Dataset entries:
•••••
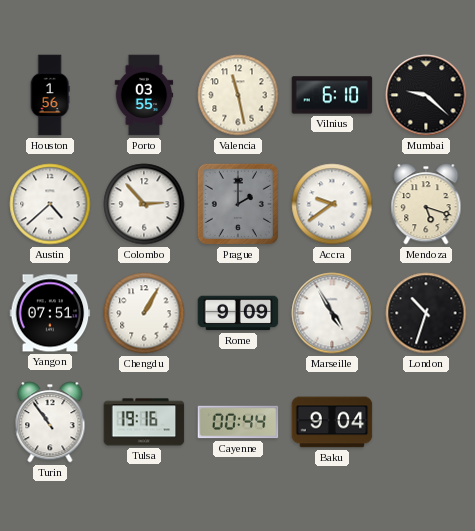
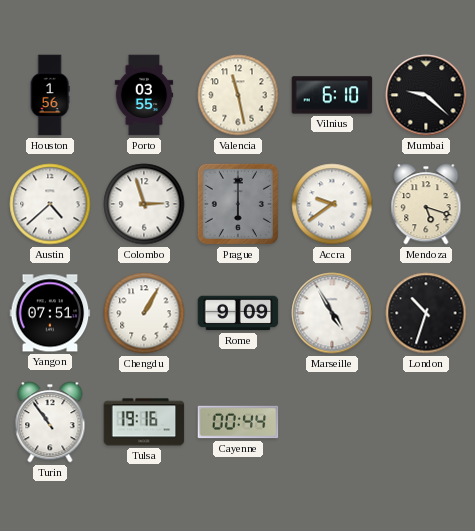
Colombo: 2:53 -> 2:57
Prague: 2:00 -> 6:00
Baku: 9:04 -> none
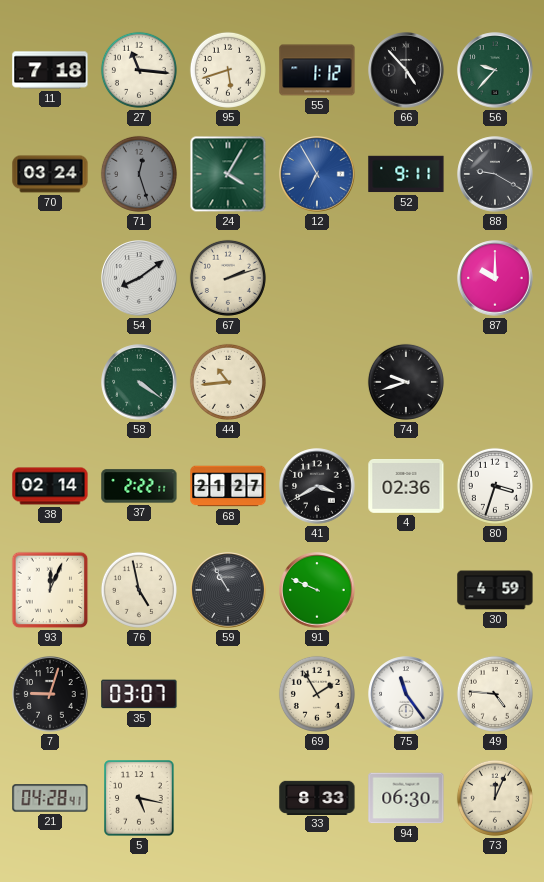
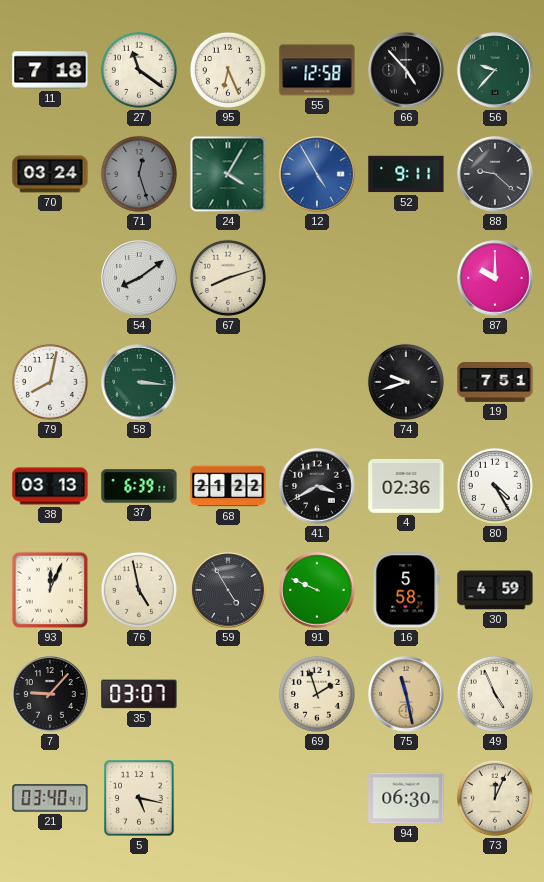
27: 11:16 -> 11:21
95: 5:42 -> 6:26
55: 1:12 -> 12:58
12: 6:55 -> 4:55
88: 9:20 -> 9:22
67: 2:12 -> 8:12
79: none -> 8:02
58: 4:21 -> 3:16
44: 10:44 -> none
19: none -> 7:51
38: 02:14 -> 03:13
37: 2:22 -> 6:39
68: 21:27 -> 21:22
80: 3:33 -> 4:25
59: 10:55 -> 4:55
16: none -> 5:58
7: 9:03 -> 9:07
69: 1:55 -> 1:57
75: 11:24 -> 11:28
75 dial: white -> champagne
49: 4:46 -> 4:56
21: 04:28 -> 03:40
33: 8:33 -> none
•••••
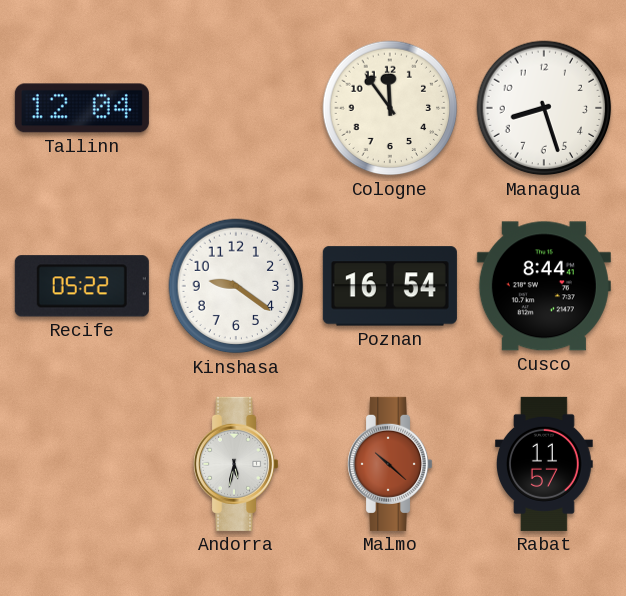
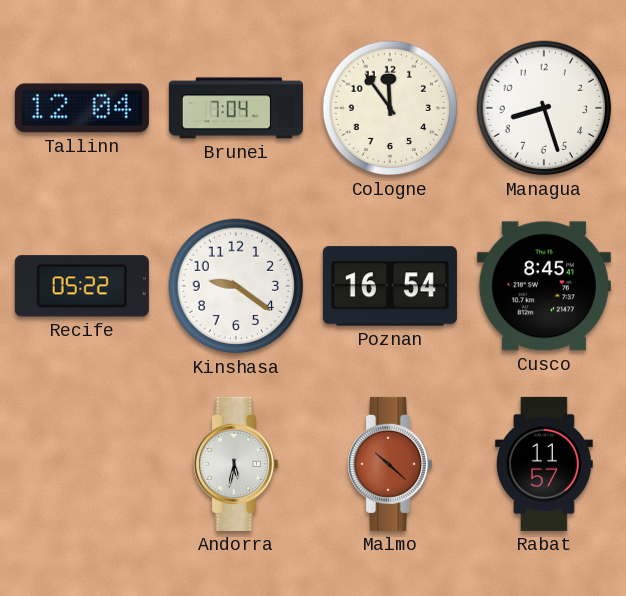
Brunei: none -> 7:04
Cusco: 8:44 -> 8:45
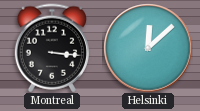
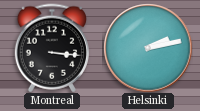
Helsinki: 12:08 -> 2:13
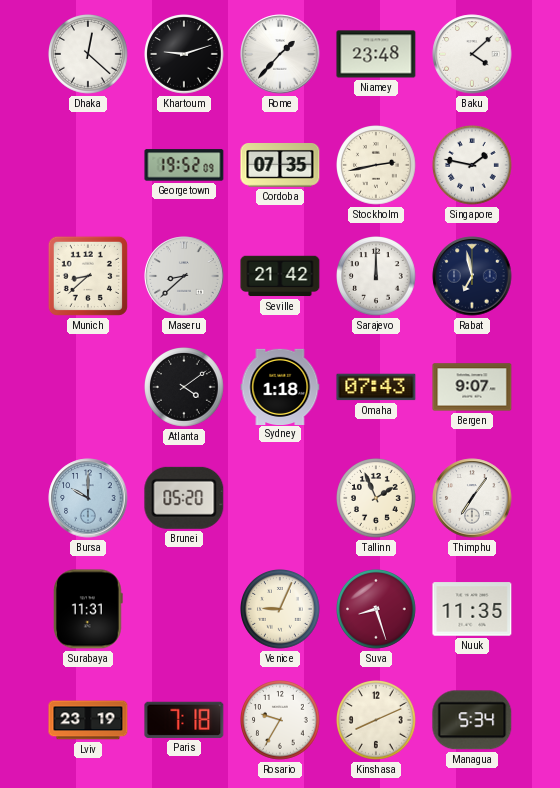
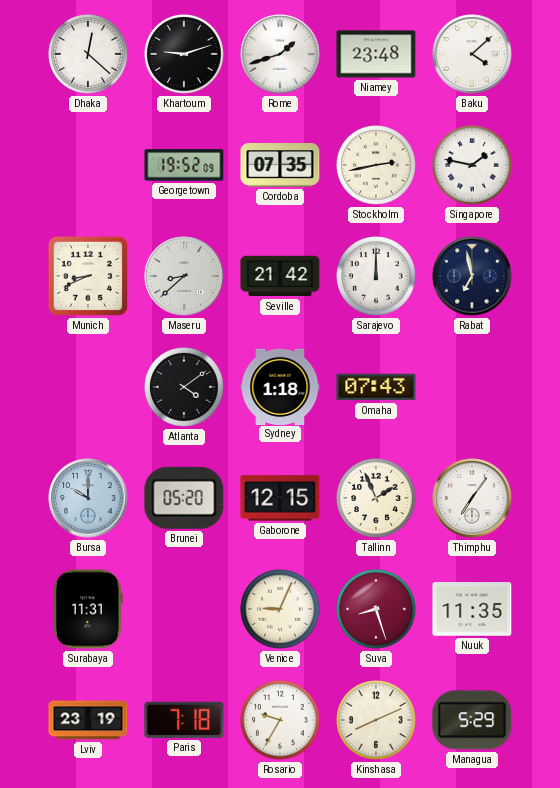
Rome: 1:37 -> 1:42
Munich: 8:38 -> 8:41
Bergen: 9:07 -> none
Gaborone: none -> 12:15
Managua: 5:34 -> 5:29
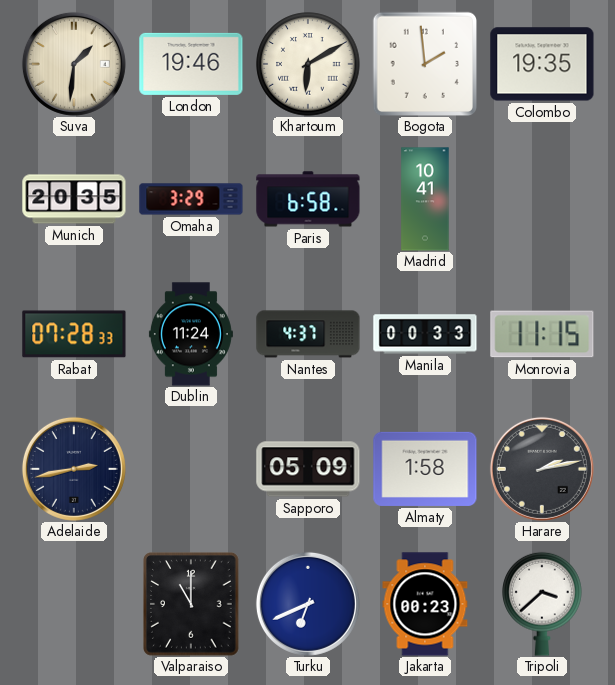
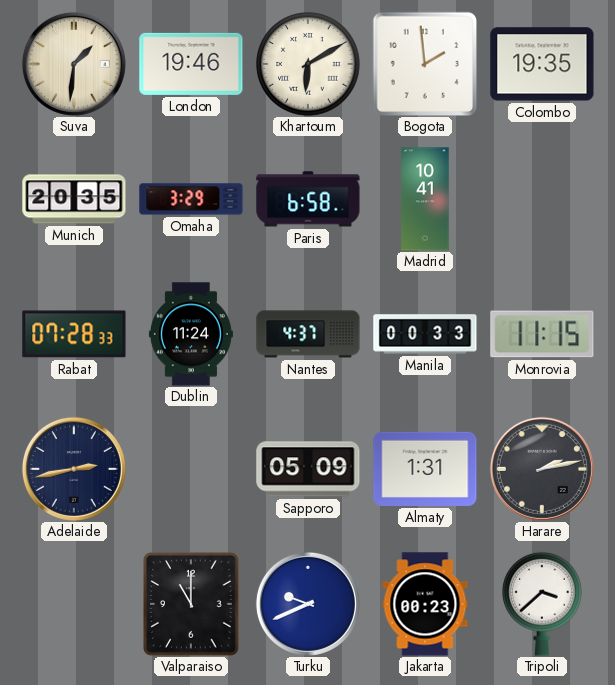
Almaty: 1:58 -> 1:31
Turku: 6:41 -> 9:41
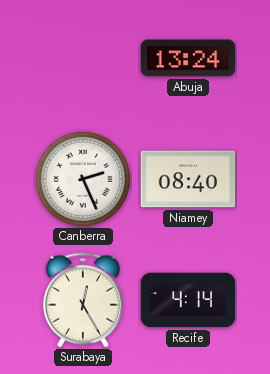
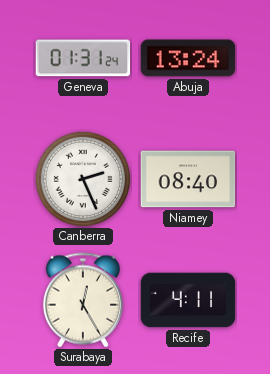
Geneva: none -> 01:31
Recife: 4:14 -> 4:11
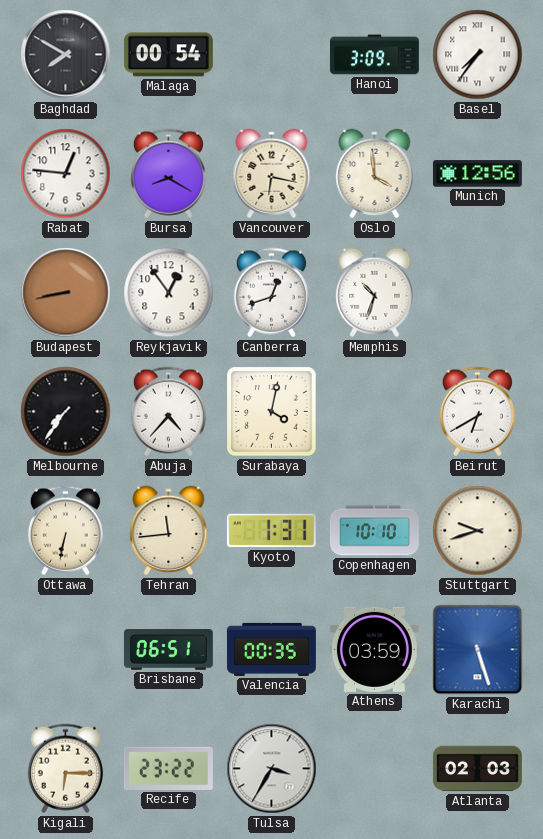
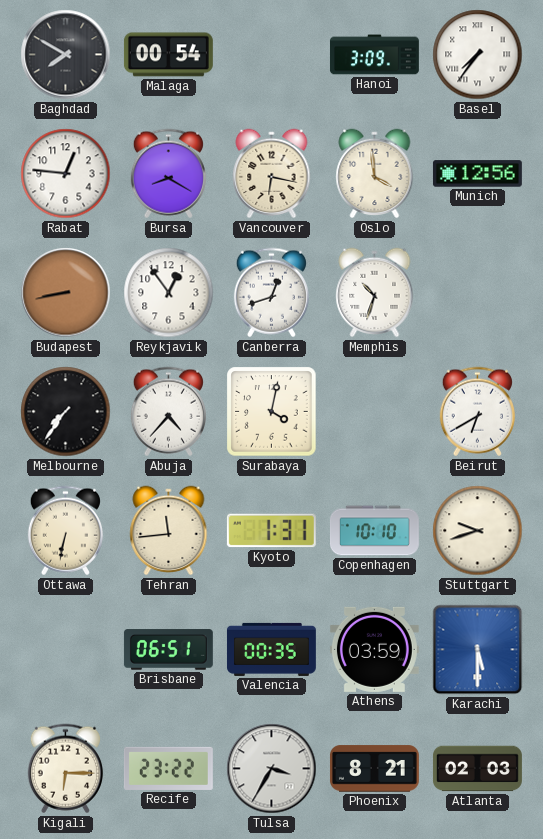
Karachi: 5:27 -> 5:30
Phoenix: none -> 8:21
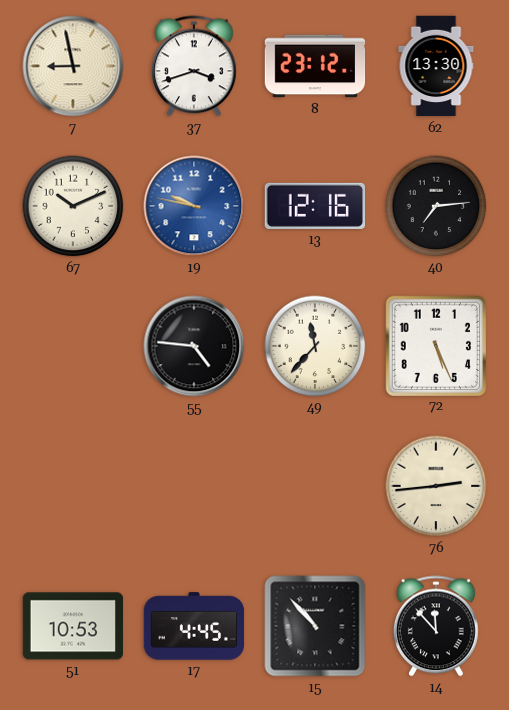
•••••
What the task asks:
Return every line of the records that contains the string "none".

Full answer:
Baku: 9:04 -> none
79: none -> 8:02
44: 10:44 -> none
19: none -> 7:51
16: none -> 5:58
33: 8:33 -> none
Brunei: none -> 7:04
Bergen: 9:07 -> none
Gaborone: none -> 12:15
Geneva: none -> 01:31
Phoenix: none -> 8:21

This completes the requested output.